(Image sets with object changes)
_ _ _ _ _ _ _
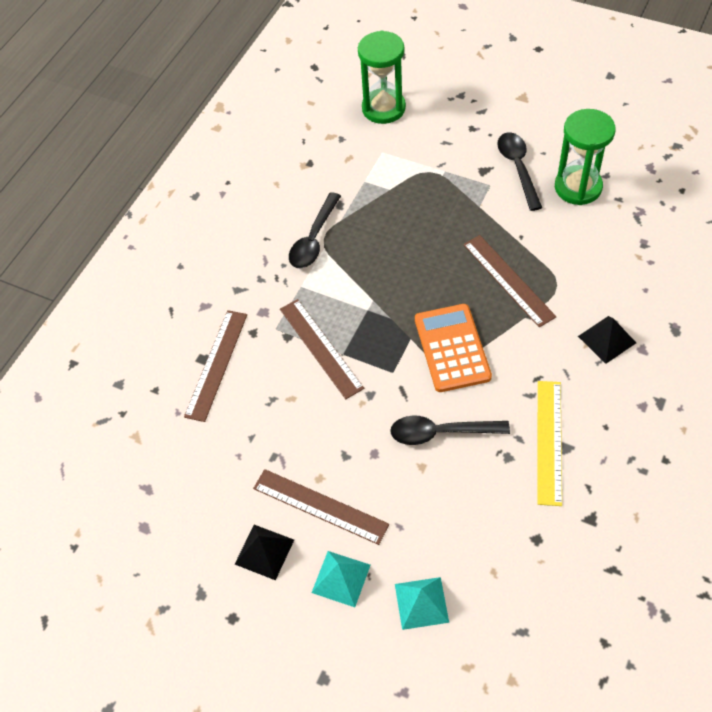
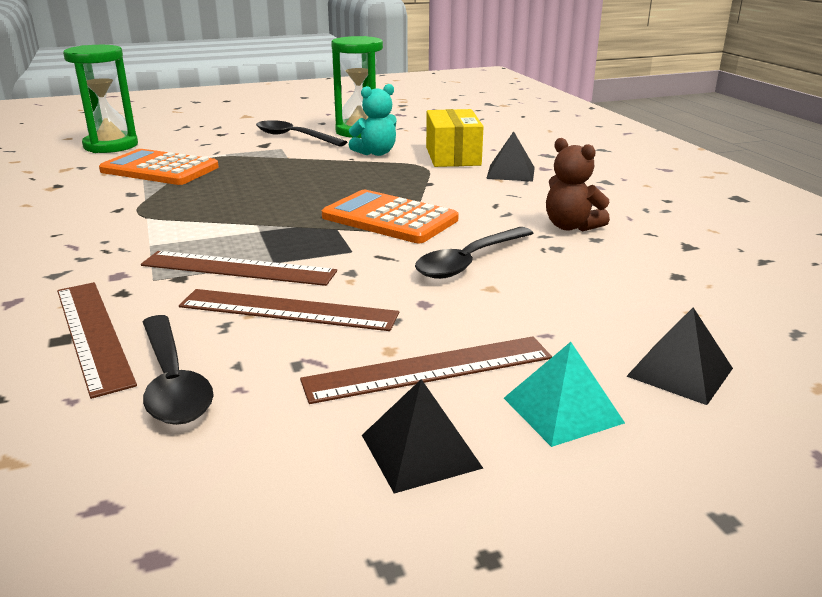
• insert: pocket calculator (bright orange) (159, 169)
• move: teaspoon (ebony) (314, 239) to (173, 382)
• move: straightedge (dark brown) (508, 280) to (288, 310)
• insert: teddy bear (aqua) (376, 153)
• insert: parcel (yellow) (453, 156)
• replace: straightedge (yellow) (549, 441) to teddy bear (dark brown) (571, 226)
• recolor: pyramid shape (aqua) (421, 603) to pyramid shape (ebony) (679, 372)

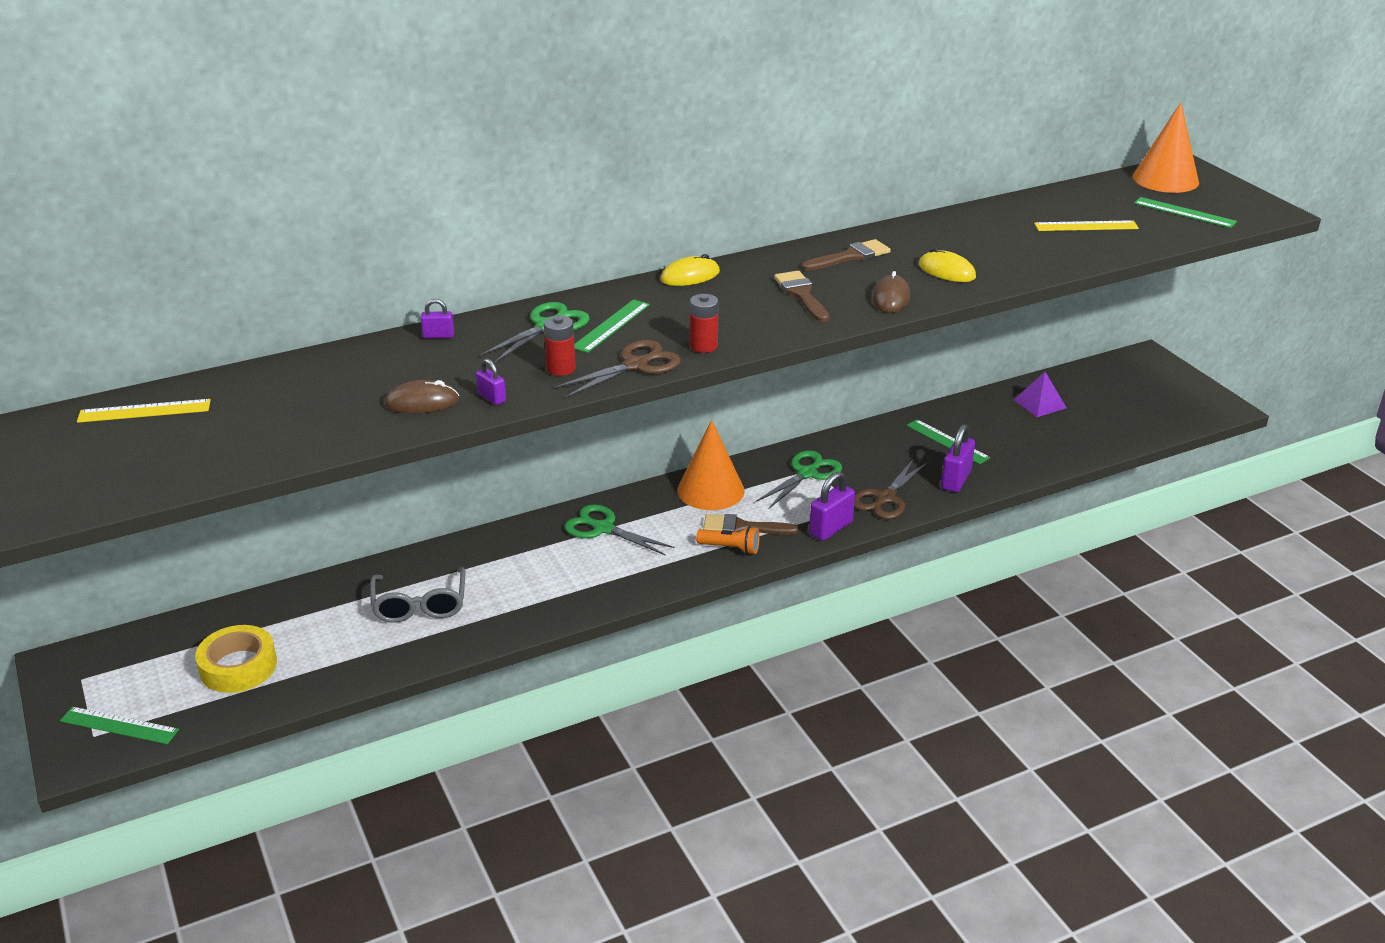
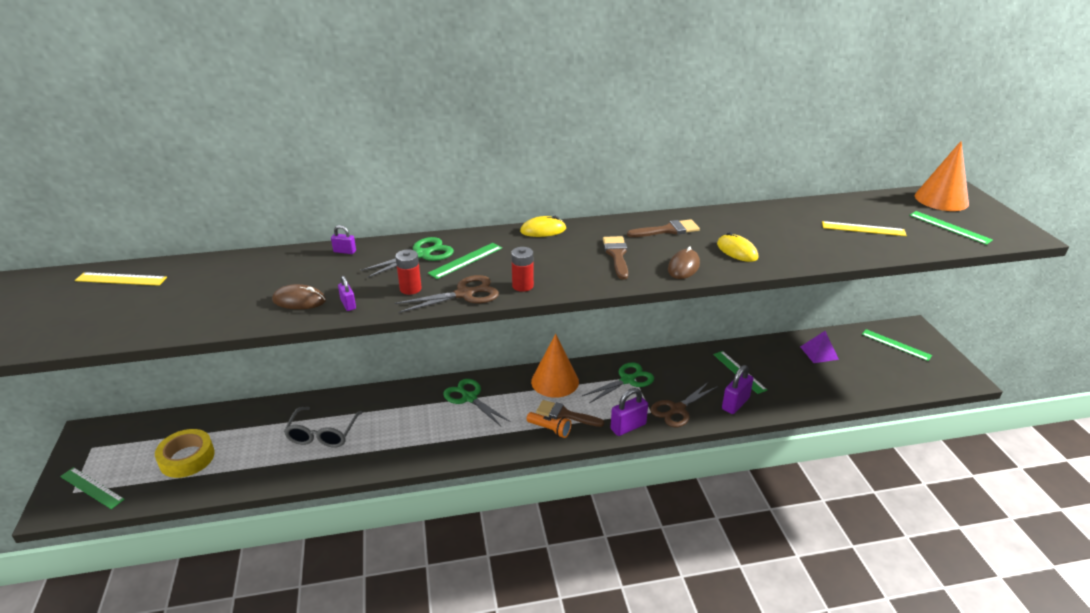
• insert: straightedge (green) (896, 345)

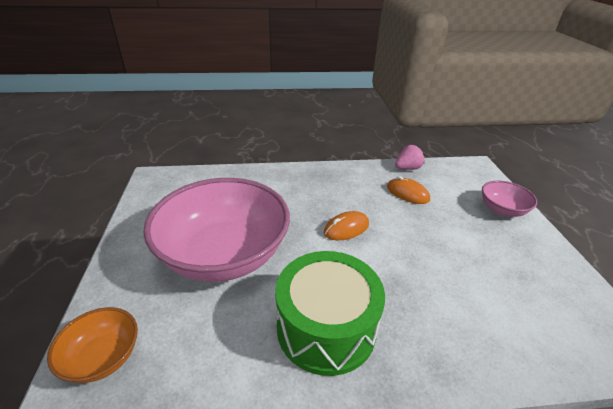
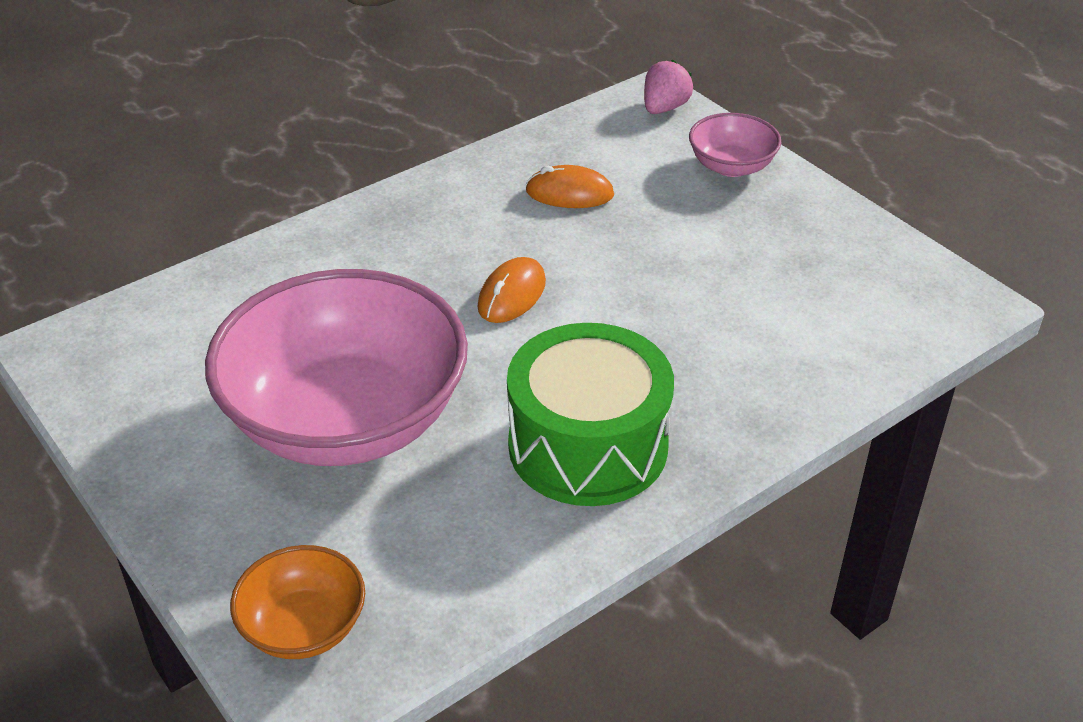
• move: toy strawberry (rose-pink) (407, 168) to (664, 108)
_ _ _ _ _ _ _
Try it:
The lines to be quoted run from the line containing "brown) (571, 226)" through the end of the entries above, both included; quote them exactly and leave out any pictures.

Reply to the task:
• replace: straightedge (yellow) (549, 441) to teddy bear (dark brown) (571, 226)
• recolor: pyramid shape (aqua) (421, 603) to pyramid shape (ebony) (679, 372)

• insert: straightedge (green) (896, 345)

• move: toy strawberry (rose-pink) (407, 168) to (664, 108)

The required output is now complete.